To do ->
The answer must be every line of the records below that contains the word "gris", copied out.
====
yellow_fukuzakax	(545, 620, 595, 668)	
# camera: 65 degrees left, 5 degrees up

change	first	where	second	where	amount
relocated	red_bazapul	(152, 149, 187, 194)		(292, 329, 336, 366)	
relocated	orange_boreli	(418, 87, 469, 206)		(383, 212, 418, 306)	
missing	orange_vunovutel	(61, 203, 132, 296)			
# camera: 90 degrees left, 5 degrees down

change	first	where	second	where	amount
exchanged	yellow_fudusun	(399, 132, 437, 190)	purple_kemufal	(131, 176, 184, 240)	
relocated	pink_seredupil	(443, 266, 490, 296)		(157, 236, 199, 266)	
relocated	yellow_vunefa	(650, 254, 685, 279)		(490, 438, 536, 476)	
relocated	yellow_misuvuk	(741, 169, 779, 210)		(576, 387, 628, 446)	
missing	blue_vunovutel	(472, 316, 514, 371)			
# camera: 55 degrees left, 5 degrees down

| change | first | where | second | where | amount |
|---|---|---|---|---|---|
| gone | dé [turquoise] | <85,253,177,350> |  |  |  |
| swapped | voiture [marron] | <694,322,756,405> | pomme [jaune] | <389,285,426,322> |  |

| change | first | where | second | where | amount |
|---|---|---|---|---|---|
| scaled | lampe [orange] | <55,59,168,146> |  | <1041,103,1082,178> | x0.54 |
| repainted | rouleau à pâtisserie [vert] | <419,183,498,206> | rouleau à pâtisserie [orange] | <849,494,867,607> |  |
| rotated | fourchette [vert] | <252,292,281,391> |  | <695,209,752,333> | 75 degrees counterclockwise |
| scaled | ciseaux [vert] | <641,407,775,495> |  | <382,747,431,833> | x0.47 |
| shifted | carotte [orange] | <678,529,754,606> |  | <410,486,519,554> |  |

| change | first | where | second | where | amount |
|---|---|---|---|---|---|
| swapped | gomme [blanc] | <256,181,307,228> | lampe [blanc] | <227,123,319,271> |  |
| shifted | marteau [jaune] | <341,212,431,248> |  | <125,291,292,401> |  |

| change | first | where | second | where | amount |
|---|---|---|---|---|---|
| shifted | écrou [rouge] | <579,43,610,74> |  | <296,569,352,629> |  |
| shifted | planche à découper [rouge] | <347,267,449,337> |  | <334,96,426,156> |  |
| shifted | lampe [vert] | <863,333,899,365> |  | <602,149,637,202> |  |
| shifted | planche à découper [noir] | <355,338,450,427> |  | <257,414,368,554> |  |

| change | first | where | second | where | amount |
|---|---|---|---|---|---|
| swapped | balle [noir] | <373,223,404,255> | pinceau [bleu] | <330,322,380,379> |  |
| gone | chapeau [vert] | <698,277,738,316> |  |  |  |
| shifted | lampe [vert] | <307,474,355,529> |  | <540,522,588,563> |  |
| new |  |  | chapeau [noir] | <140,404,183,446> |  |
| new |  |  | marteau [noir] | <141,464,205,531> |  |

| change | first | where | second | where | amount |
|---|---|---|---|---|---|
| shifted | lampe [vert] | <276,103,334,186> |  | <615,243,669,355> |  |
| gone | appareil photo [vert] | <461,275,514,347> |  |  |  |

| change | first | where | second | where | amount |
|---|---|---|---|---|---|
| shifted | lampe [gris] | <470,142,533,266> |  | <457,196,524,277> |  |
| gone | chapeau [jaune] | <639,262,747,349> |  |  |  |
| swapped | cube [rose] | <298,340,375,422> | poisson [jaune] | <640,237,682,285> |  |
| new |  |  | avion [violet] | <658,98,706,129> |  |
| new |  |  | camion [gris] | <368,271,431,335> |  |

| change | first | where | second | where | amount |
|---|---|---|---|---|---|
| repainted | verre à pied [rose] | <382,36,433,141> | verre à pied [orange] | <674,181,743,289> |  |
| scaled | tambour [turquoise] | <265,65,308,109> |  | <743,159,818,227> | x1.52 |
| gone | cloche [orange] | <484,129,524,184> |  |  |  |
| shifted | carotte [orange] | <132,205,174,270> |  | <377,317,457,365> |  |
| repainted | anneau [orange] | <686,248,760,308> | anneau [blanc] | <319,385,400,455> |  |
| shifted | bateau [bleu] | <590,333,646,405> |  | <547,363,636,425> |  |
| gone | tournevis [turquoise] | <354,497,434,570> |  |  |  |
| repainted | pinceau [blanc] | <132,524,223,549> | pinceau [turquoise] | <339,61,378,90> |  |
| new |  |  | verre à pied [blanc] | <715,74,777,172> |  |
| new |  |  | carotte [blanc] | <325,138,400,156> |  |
====
Result ->
| shifted | lampe [gris] | <470,142,533,266> |  | <457,196,524,277> |  |
| new |  |  | camion [gris] | <368,271,431,335> |  |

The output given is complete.